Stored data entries
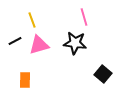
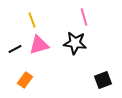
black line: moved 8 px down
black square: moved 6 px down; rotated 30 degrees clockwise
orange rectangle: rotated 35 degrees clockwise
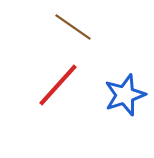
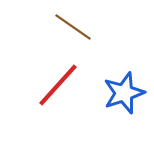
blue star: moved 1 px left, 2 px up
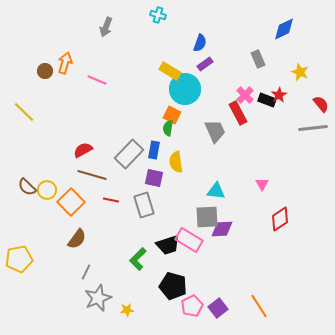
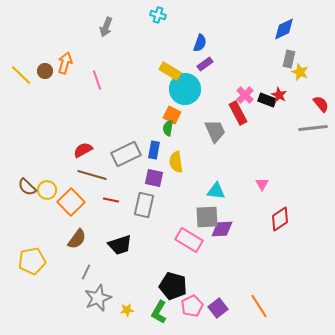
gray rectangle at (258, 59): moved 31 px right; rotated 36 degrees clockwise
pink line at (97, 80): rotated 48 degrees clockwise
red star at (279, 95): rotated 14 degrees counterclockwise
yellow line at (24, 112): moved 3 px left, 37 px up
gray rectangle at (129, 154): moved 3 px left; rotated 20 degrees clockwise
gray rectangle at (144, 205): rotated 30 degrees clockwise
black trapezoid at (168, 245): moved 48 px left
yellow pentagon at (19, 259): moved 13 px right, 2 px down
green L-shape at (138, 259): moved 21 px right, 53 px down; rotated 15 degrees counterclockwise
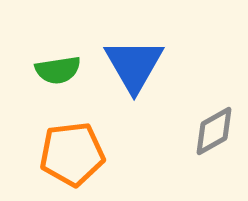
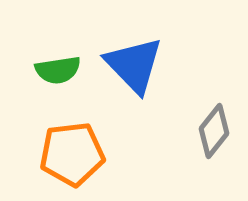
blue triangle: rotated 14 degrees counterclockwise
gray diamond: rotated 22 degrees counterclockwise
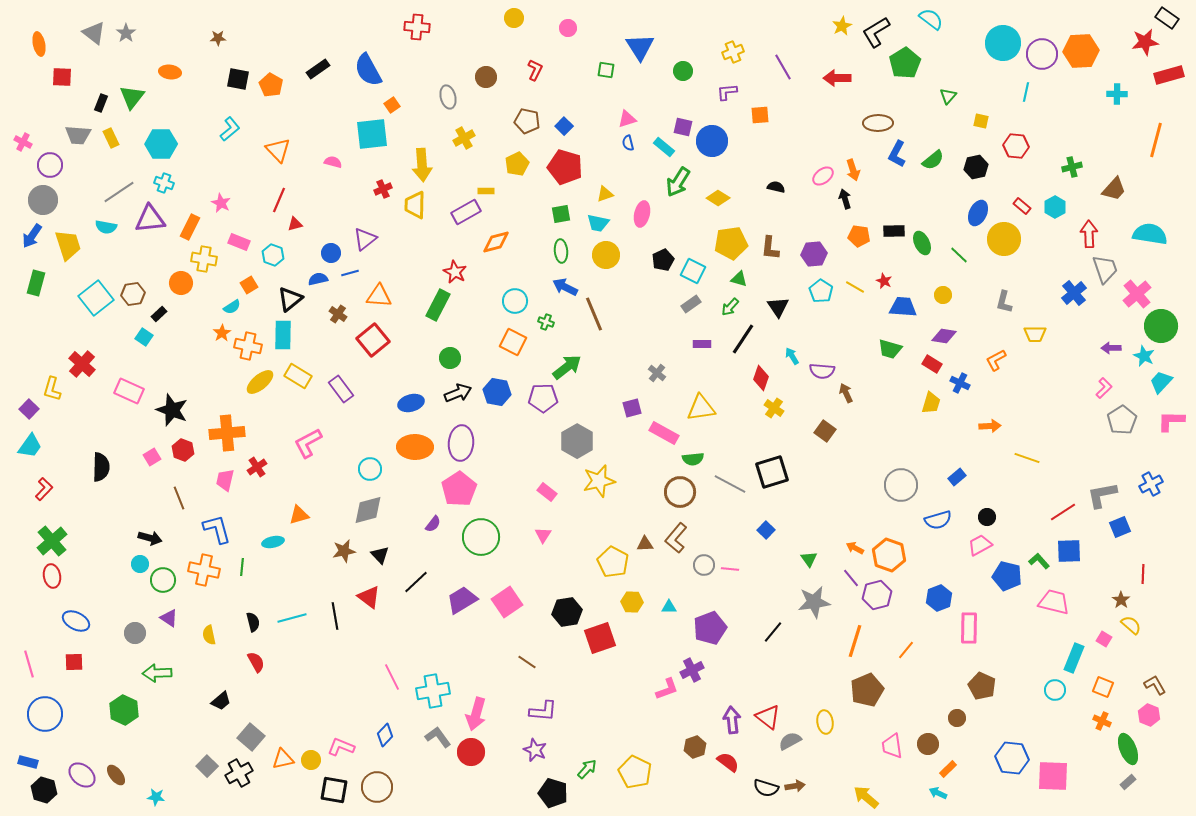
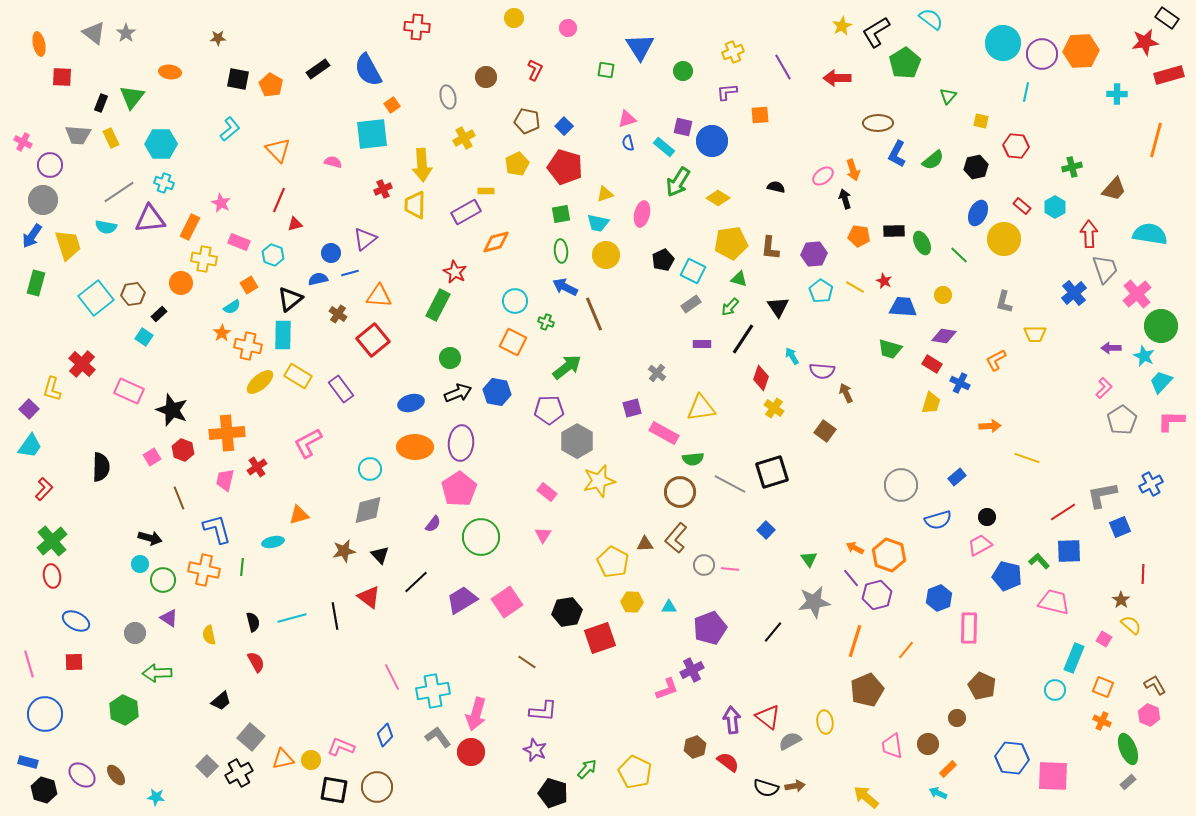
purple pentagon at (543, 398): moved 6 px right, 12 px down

About this task:
Search each line of the data above for "right", and copy the lines where it occurs.

Solution for this problem:
gray rectangle at (258, 59): moved 31 px right; rotated 36 degrees clockwise
yellow pentagon at (19, 259): moved 13 px right, 2 px down
green L-shape at (138, 259): moved 21 px right, 53 px down; rotated 15 degrees counterclockwise
purple pentagon at (543, 398): moved 6 px right, 12 px down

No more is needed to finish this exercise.